MATERIAL FOR THIS EXERCISE -

====================

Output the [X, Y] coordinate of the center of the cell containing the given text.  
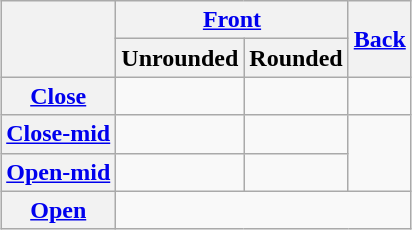
Close [58, 96]
Close-mid [58, 134]
Open [58, 210]
Back [380, 39]
Open-mid [58, 172]
Rounded [296, 58]
Unrounded [180, 58]
Front [232, 20]
Extract the (X, Y) coordinate from the center of the cell holding the provided text.  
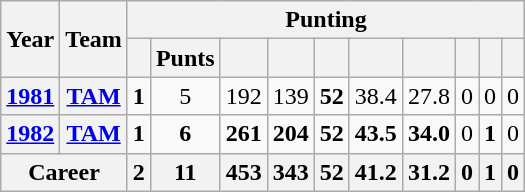
2 (138, 172)
139 (290, 96)
261 (244, 134)
43.5 (376, 134)
27.8 (428, 96)
Team (94, 39)
Punts (185, 58)
1982 (30, 134)
31.2 (428, 172)
1981 (30, 96)
192 (244, 96)
343 (290, 172)
41.2 (376, 172)
6 (185, 134)
Punting (326, 20)
204 (290, 134)
5 (185, 96)
11 (185, 172)
34.0 (428, 134)
Year (30, 39)
38.4 (376, 96)
453 (244, 172)
Career (64, 172)
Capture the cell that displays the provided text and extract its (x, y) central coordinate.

====================

PROBLEM TO SOLVE - Arrange all of the records above as a Markdown table with the columns Row and Line, giving each non-blank line its own numbered row in order. Leave the pictures out.

EXERCISE SOLUTION -
| Row | Line |
|---|---|
| 1 | Output the [X, Y] coordinate of the center of the cell containing the given text.   |
| 2 | Close [58, 96] |
| 3 | Close-mid [58, 134] |
| 4 | Open [58, 210] |
| 5 | Back [380, 39] |
| 6 | Open-mid [58, 172] |
| 7 | Rounded [296, 58] |
| 8 | Unrounded [180, 58] |
| 9 | Front [232, 20] |
| 10 | Extract the (X, Y) coordinate from the center of the cell holding the provided text.   |
| 11 | 2 (138, 172) |
| 12 | 139 (290, 96) |
| 13 | 261 (244, 134) |
| 14 | 43.5 (376, 134) |
| 15 | 27.8 (428, 96) |
| 16 | Team (94, 39) |
| 17 | Punts (185, 58) |
| 18 | 1982 (30, 134) |
| 19 | 31.2 (428, 172) |
| 20 | 1981 (30, 96) |
| 21 | 192 (244, 96) |
| 22 | 343 (290, 172) |
| 23 | 41.2 (376, 172) |
| 24 | 6 (185, 134) |
| 25 | Punting (326, 20) |
| 26 | 204 (290, 134) |
| 27 | 5 (185, 96) |
| 28 | 11 (185, 172) |
| 29 | 34.0 (428, 134) |
| 30 | Year (30, 39) |
| 31 | 38.4 (376, 96) |
| 32 | 453 (244, 172) |
| 33 | Career (64, 172) |
| 34 | Capture the cell that displays the provided text and extract its (x, y) central coordinate. |